## What is expected
Repeat every line of the listing below exactly, minus the pictures.

## Available data
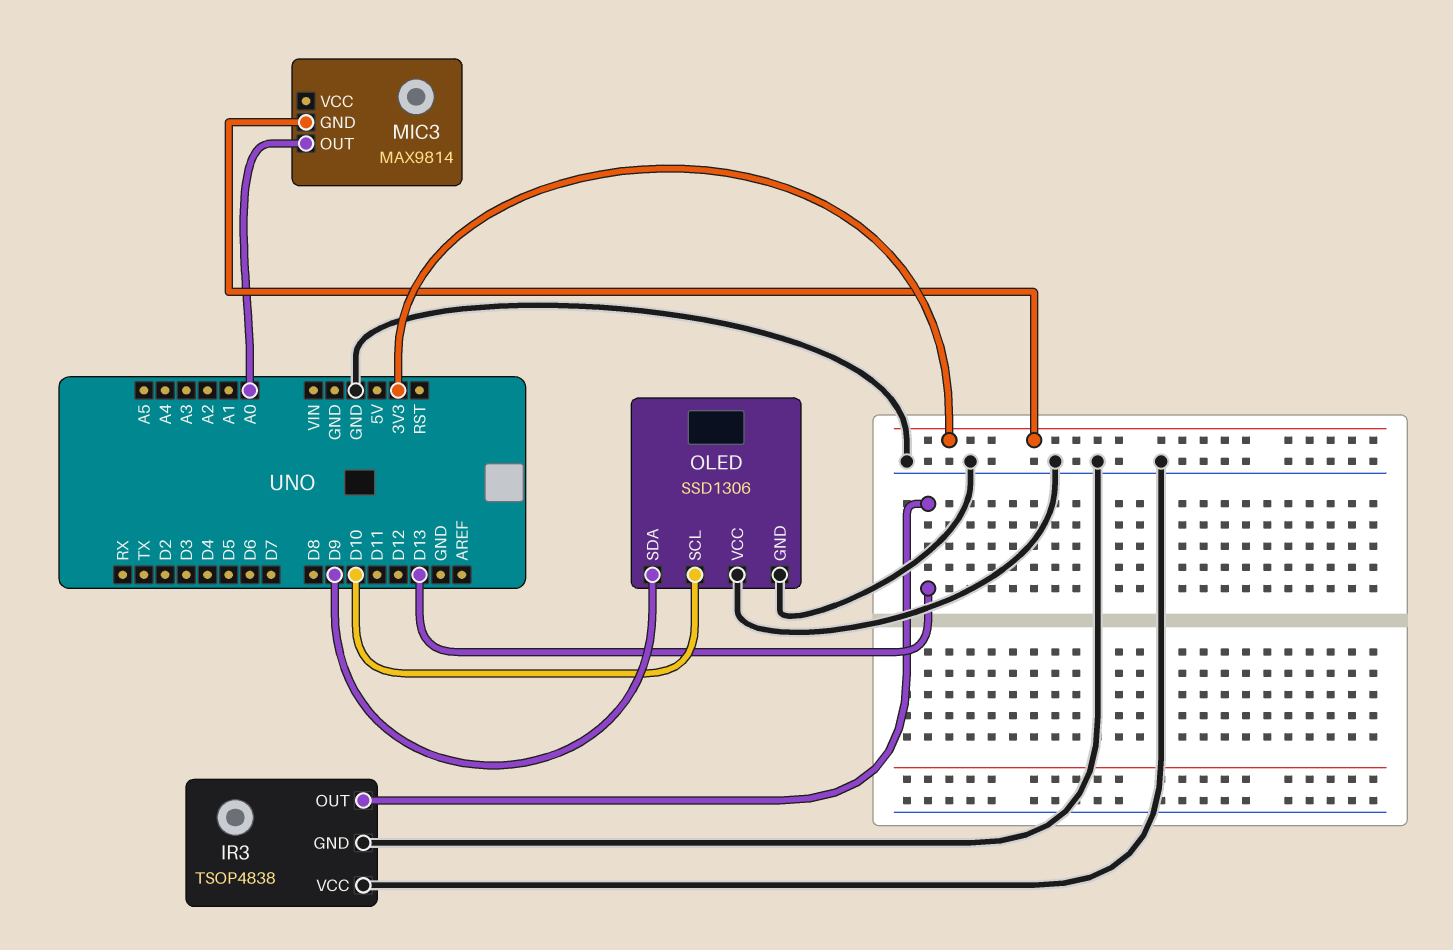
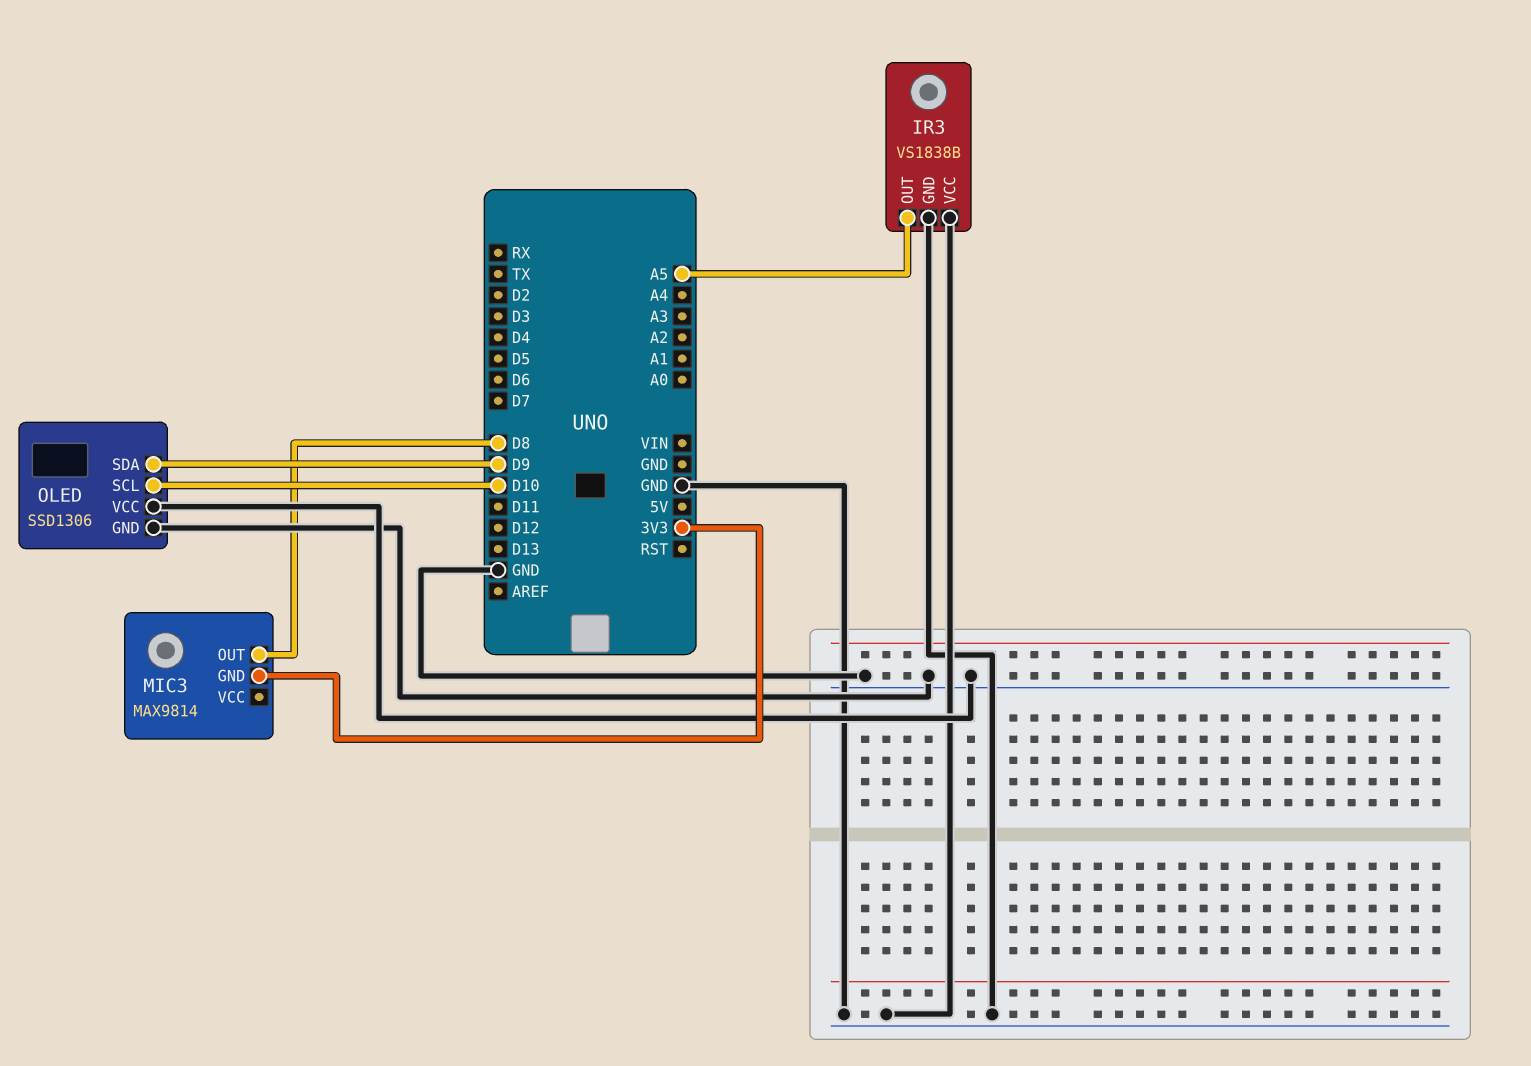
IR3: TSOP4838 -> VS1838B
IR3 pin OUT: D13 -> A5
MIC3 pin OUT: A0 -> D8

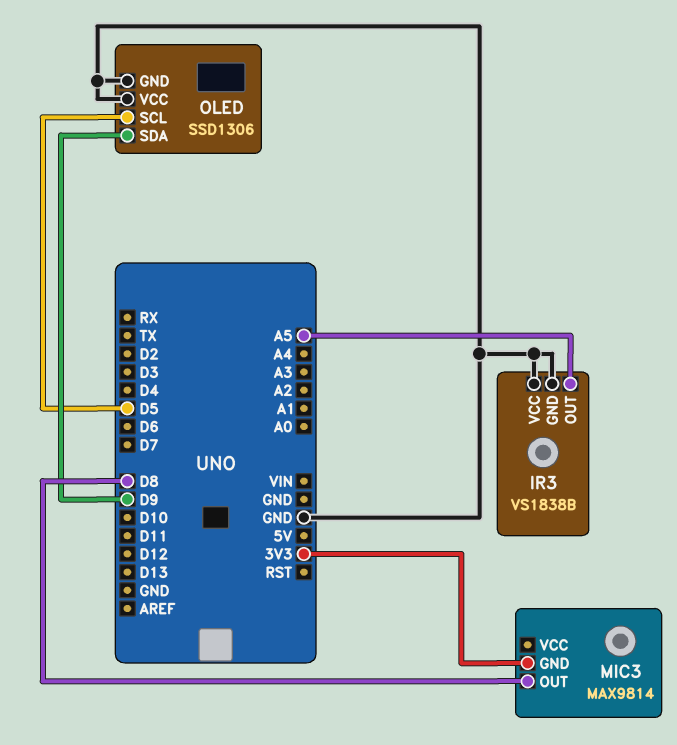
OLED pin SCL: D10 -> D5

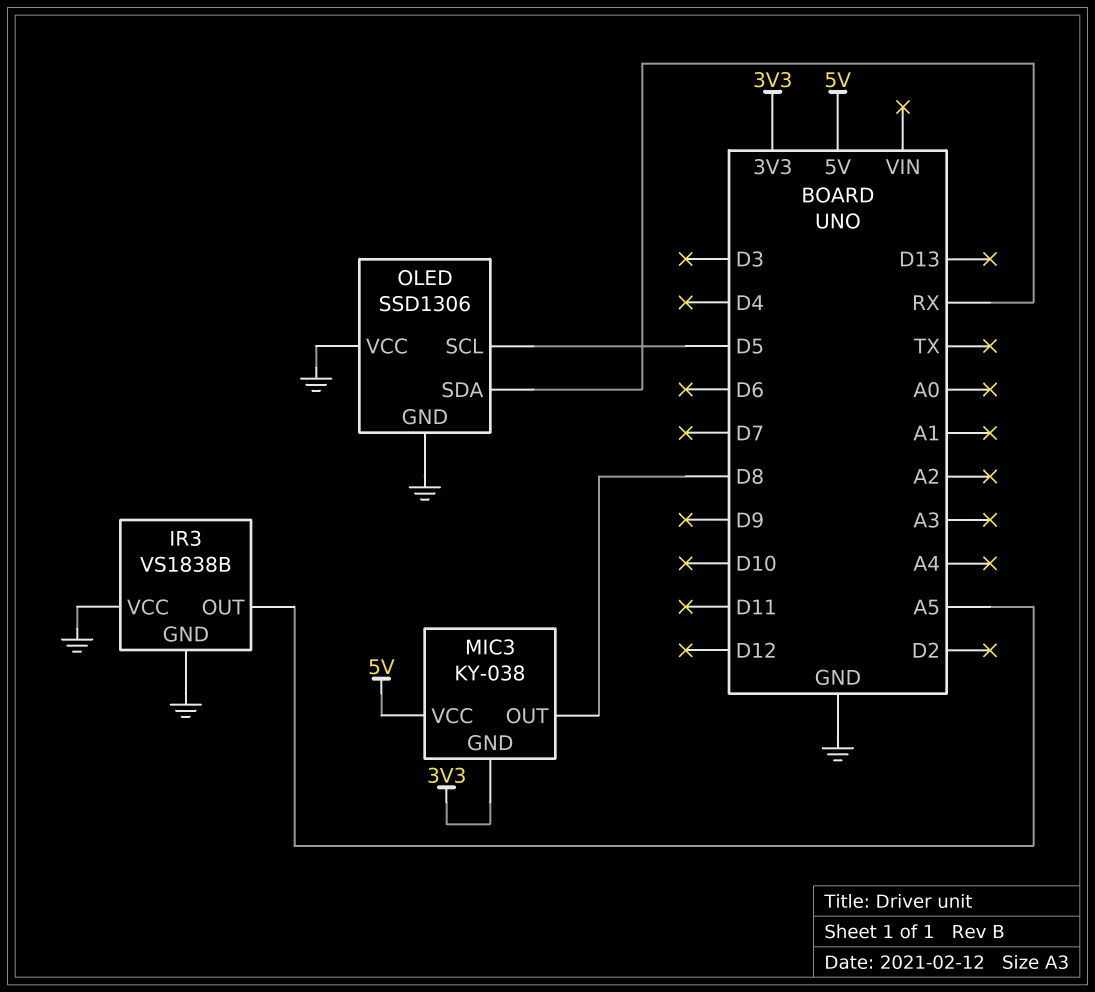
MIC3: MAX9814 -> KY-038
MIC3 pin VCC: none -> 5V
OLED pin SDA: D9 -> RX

## Reply
IR3: TSOP4838 -> VS1838B
IR3 pin OUT: D13 -> A5
MIC3 pin OUT: A0 -> D8

OLED pin SCL: D10 -> D5

MIC3: MAX9814 -> KY-038
MIC3 pin VCC: none -> 5V
OLED pin SDA: D9 -> RX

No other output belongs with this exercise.